### Stored items from a collection
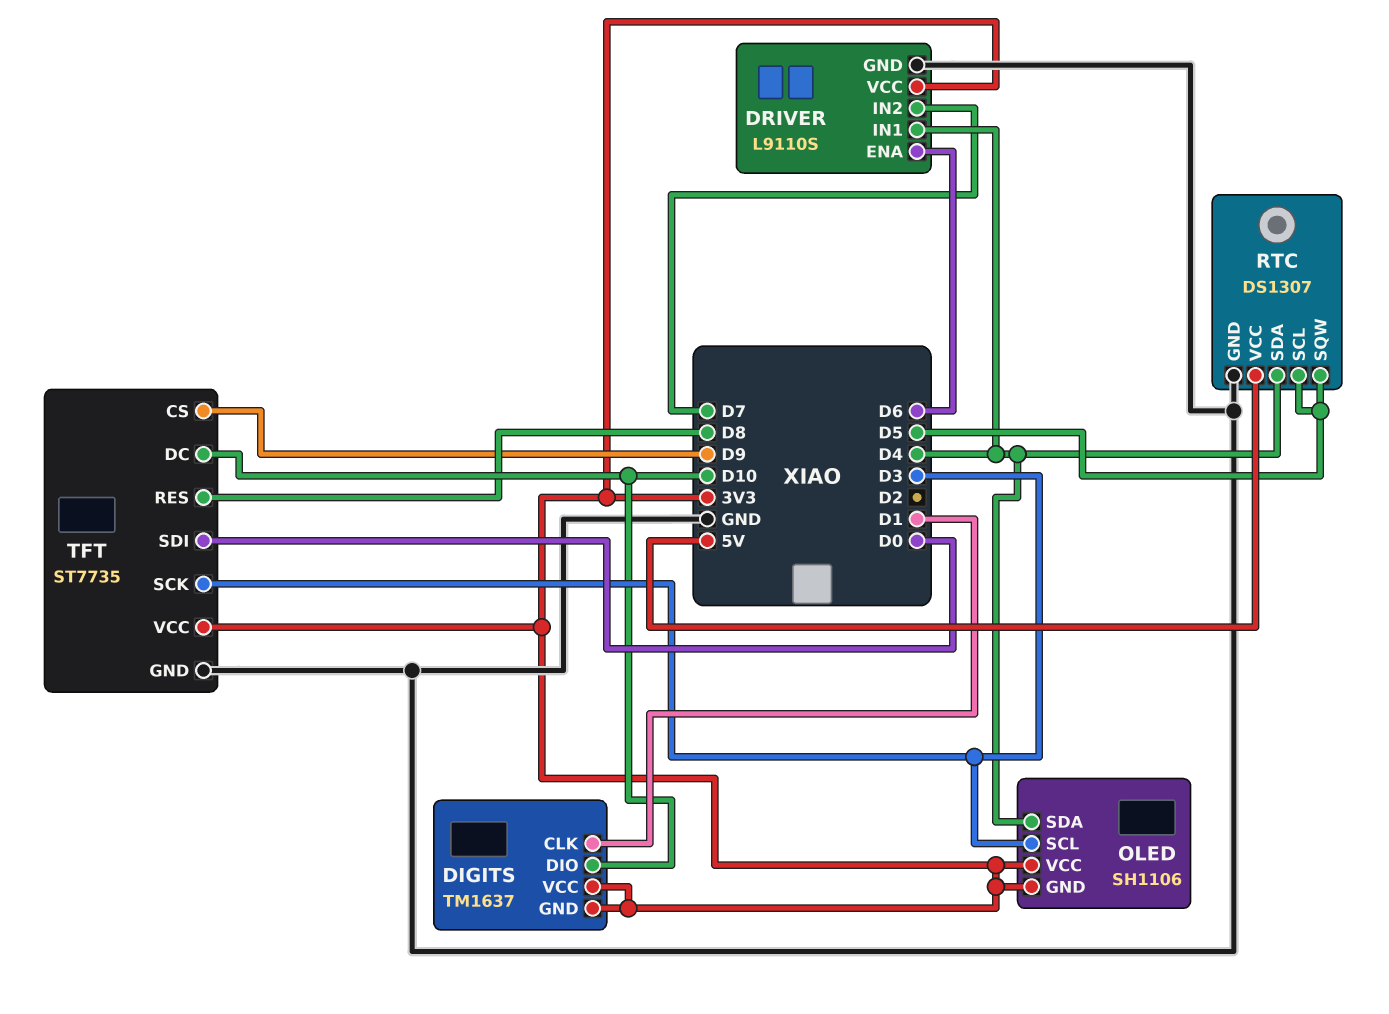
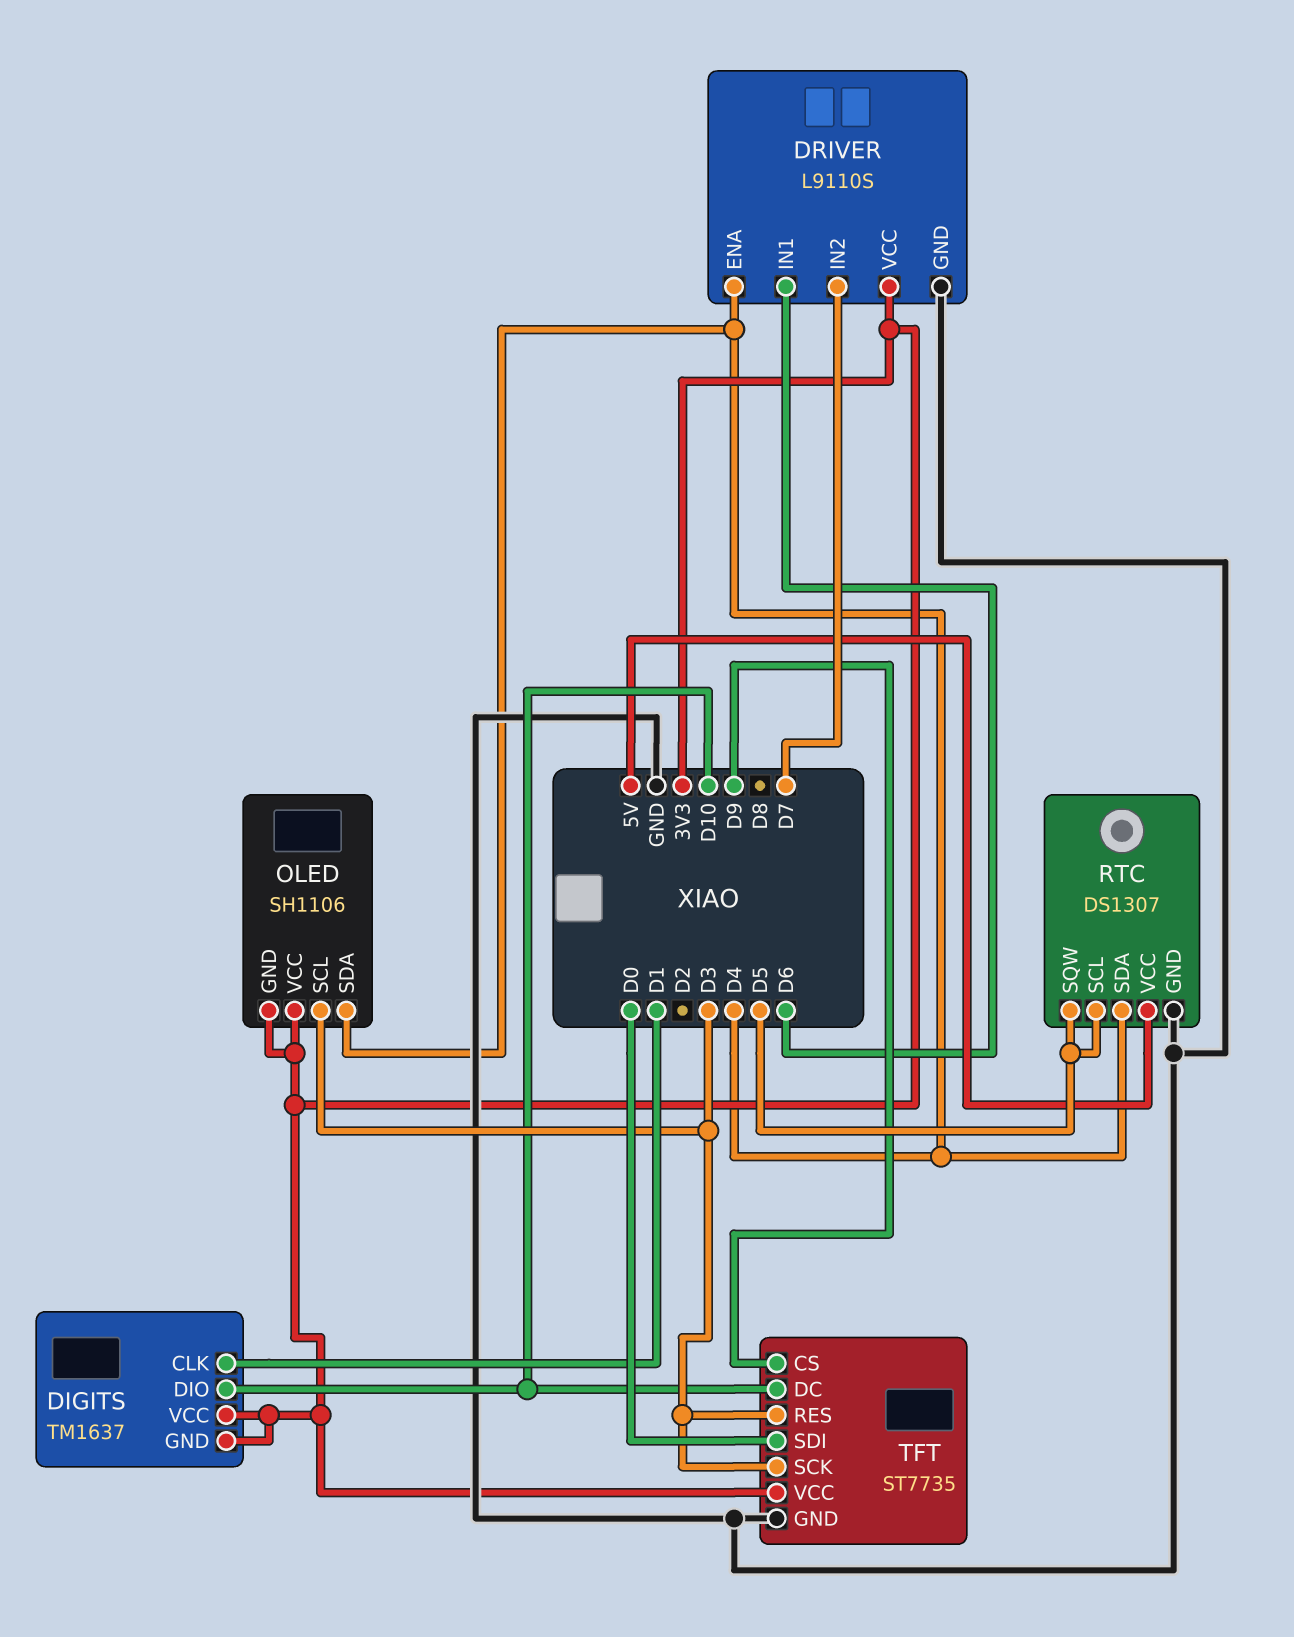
DRIVER pin ENA: D6 -> D4
DRIVER pin IN1: D4 -> D6
TFT pin RES: D8 -> D3

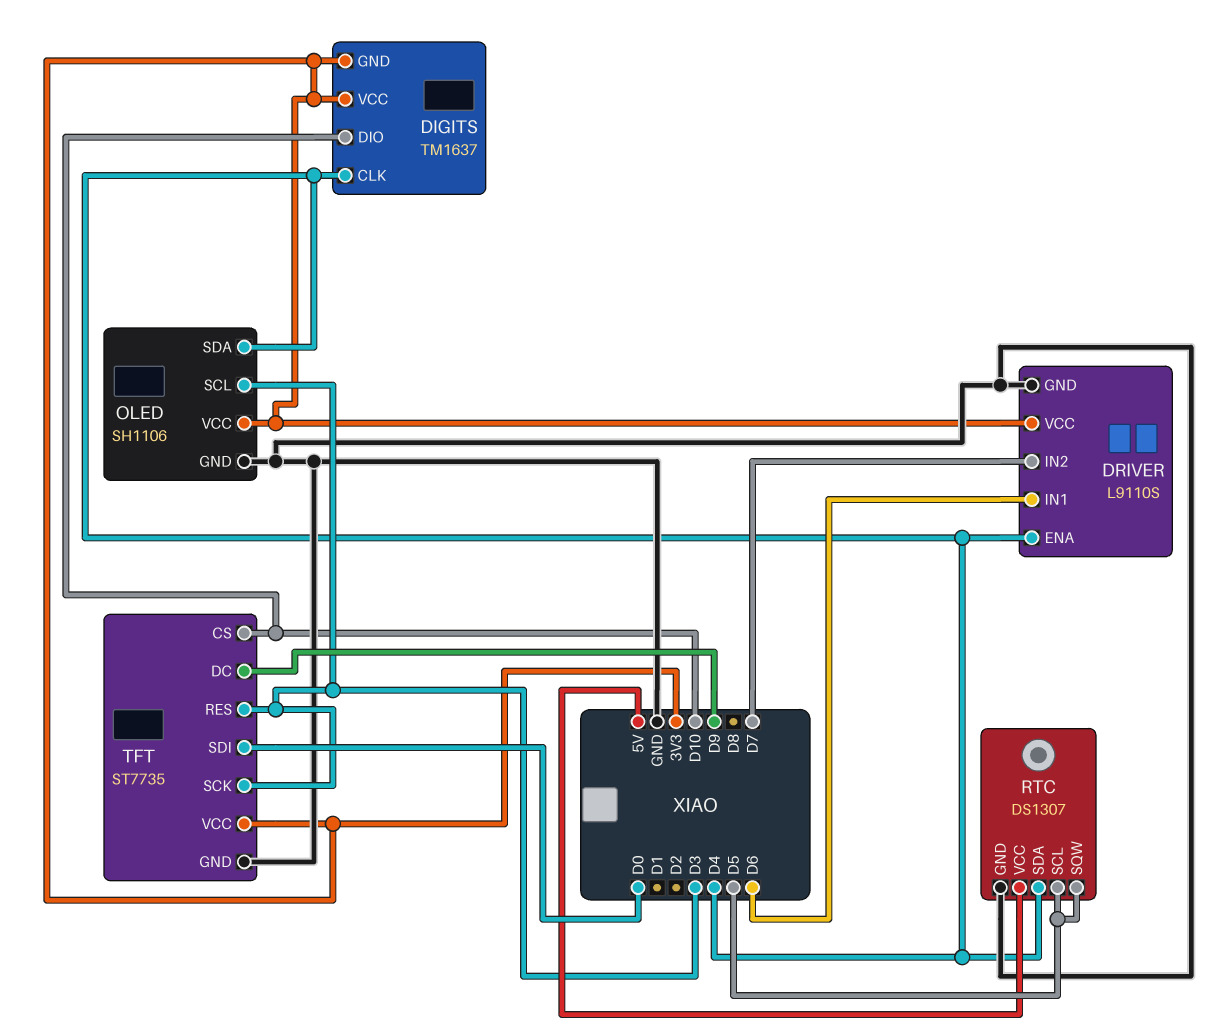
DIGITS pin CLK: D1 -> D4
OLED pin GND: 3V3 -> GND
TFT pin CS: D9 -> D10
TFT pin DC: D10 -> D9

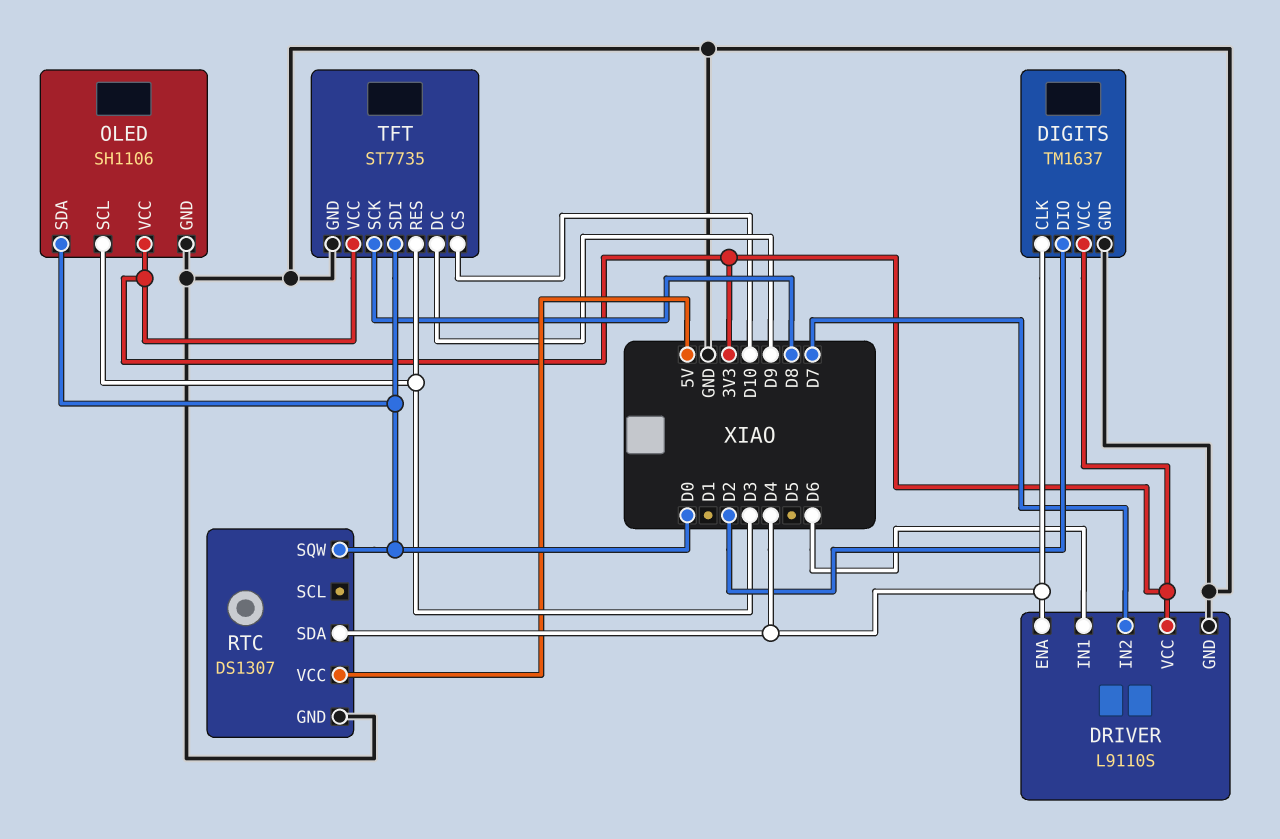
DIGITS pin DIO: D10 -> D2
DIGITS pin GND: 3V3 -> GND
OLED pin SDA: D4 -> D0
RTC pin SCL: D5 -> none
RTC pin SQW: D5 -> D0
TFT pin SCK: D3 -> D8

### YOUR INSTRUCTIONS
What the answer needs is every line from the data above with "DIGITS" in it.

### REPLY
DIGITS pin CLK: D1 -> D4
DIGITS pin DIO: D10 -> D2
DIGITS pin GND: 3V3 -> GND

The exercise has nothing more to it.